_INSTRUCTIONS FOR THE TASK_:
An acceptable answer contains every record below, unchanged, and no pictures.

Start of INFORMATION SUPPLIED

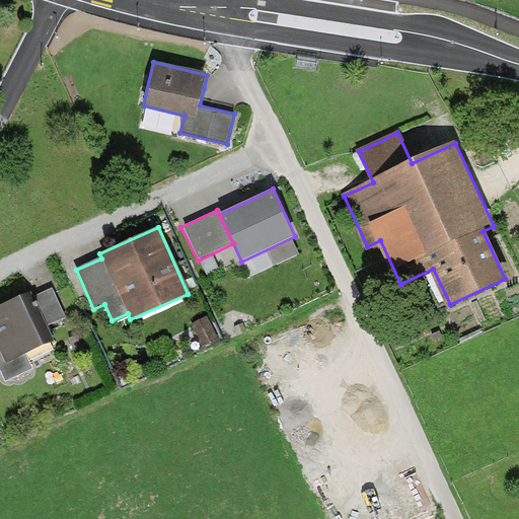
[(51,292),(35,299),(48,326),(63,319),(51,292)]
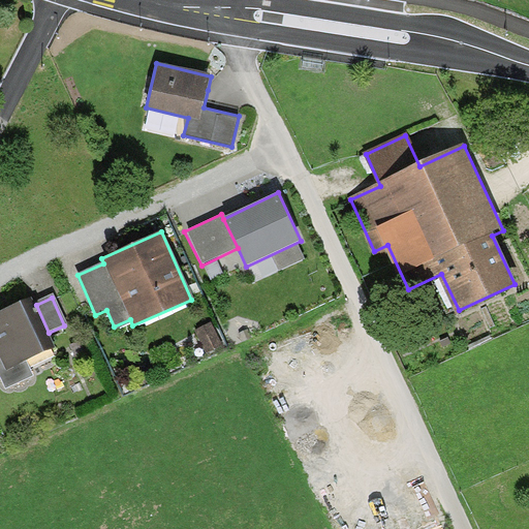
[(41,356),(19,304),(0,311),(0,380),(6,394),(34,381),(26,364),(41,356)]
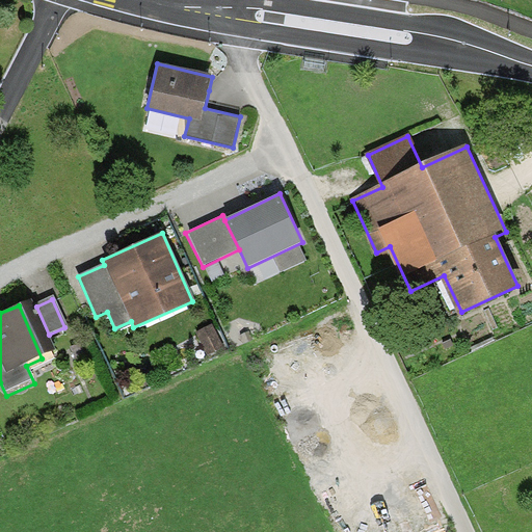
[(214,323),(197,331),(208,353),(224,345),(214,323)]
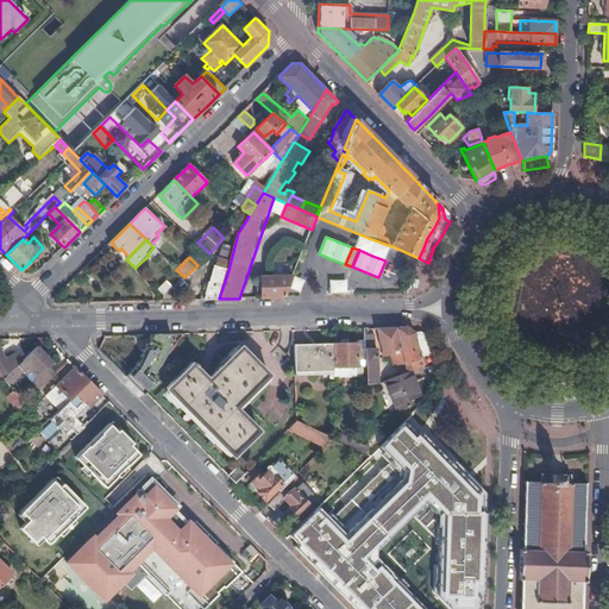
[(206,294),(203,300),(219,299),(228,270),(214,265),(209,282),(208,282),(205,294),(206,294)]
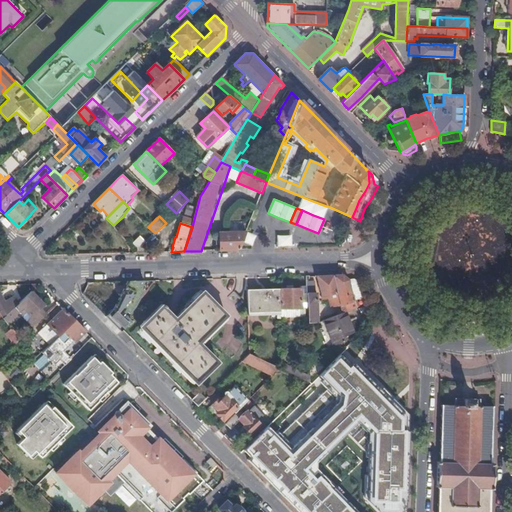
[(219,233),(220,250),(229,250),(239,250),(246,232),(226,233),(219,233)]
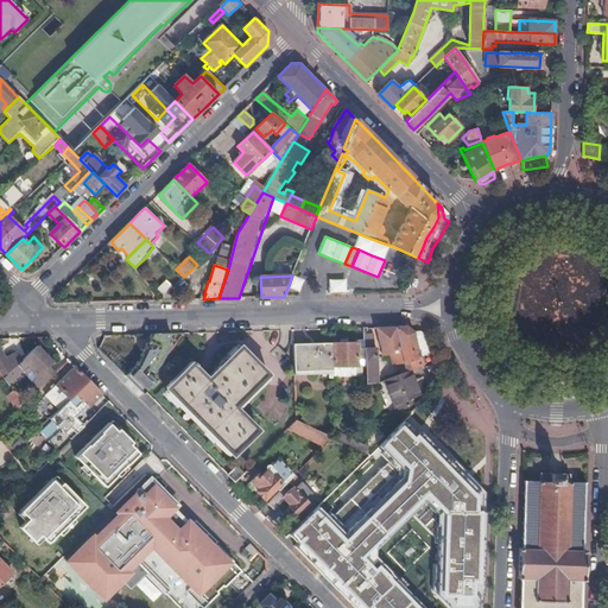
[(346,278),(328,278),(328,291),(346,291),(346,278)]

End of INFORMATION SUPPLIED

_SOLVED PROBLEM_:
[(51,292),(35,299),(48,326),(63,319),(51,292)]
[(41,356),(19,304),(0,311),(0,380),(6,394),(34,381),(26,364),(41,356)]
[(214,323),(197,331),(208,353),(224,345),(214,323)]
[(206,294),(203,300),(219,299),(228,270),(214,265),(209,282),(208,282),(205,294),(206,294)]
[(219,233),(220,250),(229,250),(239,250),(246,232),(226,233),(219,233)]
[(346,278),(328,278),(328,291),(346,291),(346,278)]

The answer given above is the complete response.